Objective
Return the records below from the line containing "Is there 'carcinoma' here?" onward, exactly, through and including the last line.
◇ ◇ ◇
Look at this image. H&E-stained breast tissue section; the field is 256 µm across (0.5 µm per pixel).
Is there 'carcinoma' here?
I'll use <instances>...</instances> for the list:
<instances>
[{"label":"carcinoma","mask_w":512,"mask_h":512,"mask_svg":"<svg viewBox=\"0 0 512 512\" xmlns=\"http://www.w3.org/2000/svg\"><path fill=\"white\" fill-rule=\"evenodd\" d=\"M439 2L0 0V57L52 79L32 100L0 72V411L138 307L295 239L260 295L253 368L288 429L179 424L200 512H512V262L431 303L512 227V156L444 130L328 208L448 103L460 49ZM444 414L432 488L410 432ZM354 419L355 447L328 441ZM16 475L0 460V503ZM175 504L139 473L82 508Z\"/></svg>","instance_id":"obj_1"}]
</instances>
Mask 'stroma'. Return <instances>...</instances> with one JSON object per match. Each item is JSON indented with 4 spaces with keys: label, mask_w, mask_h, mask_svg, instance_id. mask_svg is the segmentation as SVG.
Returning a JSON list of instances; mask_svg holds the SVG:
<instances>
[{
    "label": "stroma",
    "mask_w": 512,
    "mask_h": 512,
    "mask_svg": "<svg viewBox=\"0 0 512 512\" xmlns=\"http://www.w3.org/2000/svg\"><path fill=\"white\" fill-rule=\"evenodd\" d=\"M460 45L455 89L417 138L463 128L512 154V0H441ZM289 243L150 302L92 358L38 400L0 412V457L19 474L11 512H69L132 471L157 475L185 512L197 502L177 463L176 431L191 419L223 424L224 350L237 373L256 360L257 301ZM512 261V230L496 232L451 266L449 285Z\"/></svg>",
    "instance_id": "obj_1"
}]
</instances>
◇ ◇ ◇
Result of this task
Is there 'carcinoma' here?
I'll use <instances>...</instances> for the list:
<instances>
[{"label":"carcinoma","mask_w":512,"mask_h":512,"mask_svg":"<svg viewBox=\"0 0 512 512\" xmlns=\"http://www.w3.org/2000/svg\"><path fill=\"white\" fill-rule=\"evenodd\" d=\"M439 2L0 0V57L52 79L32 100L0 72V411L138 307L295 239L260 295L253 368L288 429L179 424L200 512H512V262L431 303L512 227V156L444 130L328 208L448 103L460 49ZM444 414L432 488L410 432ZM354 419L355 447L328 441ZM16 475L0 460V503ZM175 504L139 473L82 508Z\"/></svg>","instance_id":"obj_1"}]
</instances>
Mask 'stroma'. Return <instances>...</instances> with one JSON object per match. Each item is JSON indented with 4 spaces with keys: label, mask_w, mask_h, mask_svg, instance_id. mask_svg is the segmentation as SVG.
Returning a JSON list of instances; mask_svg holds the SVG:
<instances>
[{
    "label": "stroma",
    "mask_w": 512,
    "mask_h": 512,
    "mask_svg": "<svg viewBox=\"0 0 512 512\" xmlns=\"http://www.w3.org/2000/svg\"><path fill=\"white\" fill-rule=\"evenodd\" d=\"M460 45L455 89L417 138L463 128L512 154V0H441ZM289 243L150 302L92 358L38 400L0 412V457L19 474L11 512H69L132 471L157 475L185 512L197 502L177 463L176 431L191 419L223 424L224 350L237 373L256 360L257 301ZM512 261V230L496 232L451 266L449 285Z\"/></svg>",
    "instance_id": "obj_1"
}]
</instances>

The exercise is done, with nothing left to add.